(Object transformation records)
▶
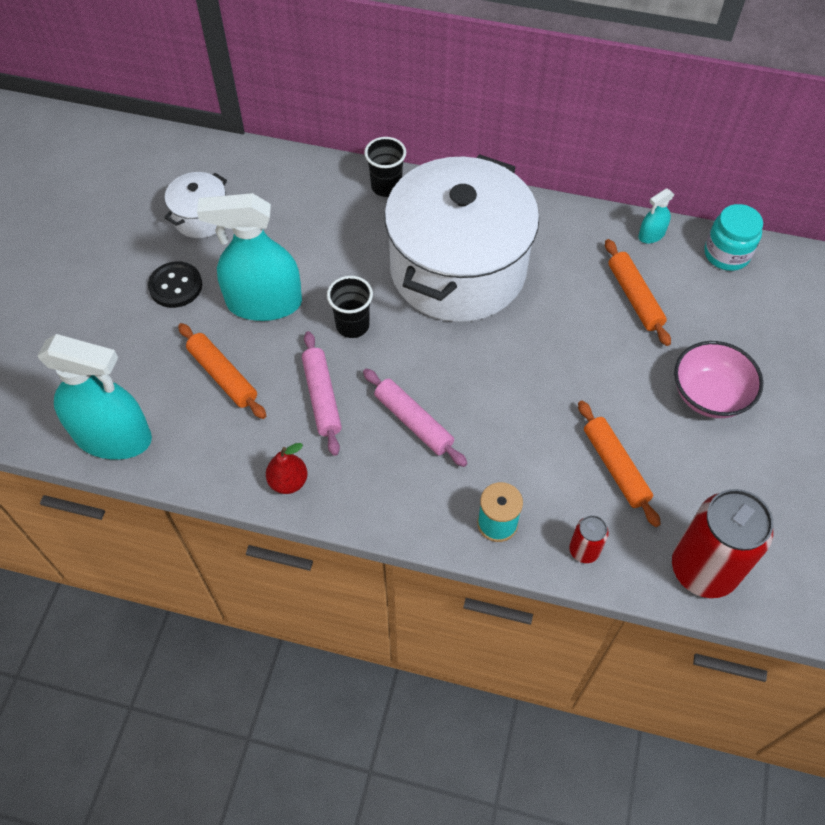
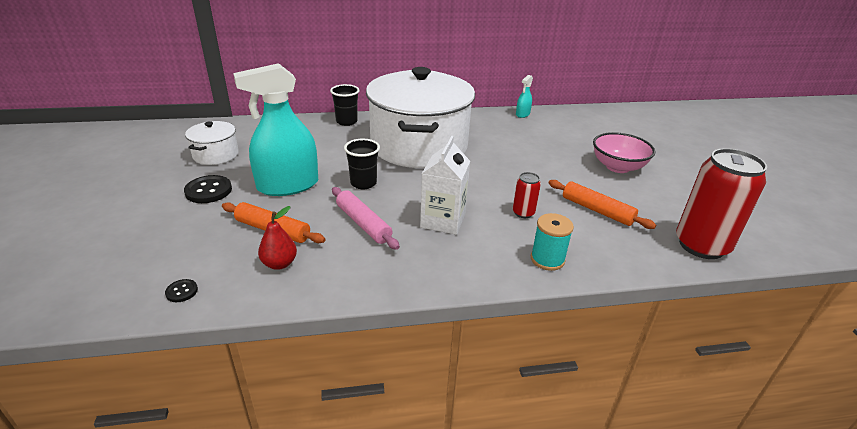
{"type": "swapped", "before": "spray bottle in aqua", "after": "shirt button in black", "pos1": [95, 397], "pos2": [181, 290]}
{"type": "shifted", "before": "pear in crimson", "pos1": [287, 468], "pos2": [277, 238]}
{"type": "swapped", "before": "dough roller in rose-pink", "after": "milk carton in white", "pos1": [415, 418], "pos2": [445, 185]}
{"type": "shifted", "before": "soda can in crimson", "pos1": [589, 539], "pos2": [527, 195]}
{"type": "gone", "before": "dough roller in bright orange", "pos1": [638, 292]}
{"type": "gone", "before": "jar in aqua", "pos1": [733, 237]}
◀
Transcribe every entry word for word, but omit the pictures.

## Exercise result
{"type": "swapped", "before": "spray bottle in aqua", "after": "shirt button in black", "pos1": [95, 397], "pos2": [181, 290]}
{"type": "shifted", "before": "pear in crimson", "pos1": [287, 468], "pos2": [277, 238]}
{"type": "swapped", "before": "dough roller in rose-pink", "after": "milk carton in white", "pos1": [415, 418], "pos2": [445, 185]}
{"type": "shifted", "before": "soda can in crimson", "pos1": [589, 539], "pos2": [527, 195]}
{"type": "gone", "before": "dough roller in bright orange", "pos1": [638, 292]}
{"type": "gone", "before": "jar in aqua", "pos1": [733, 237]}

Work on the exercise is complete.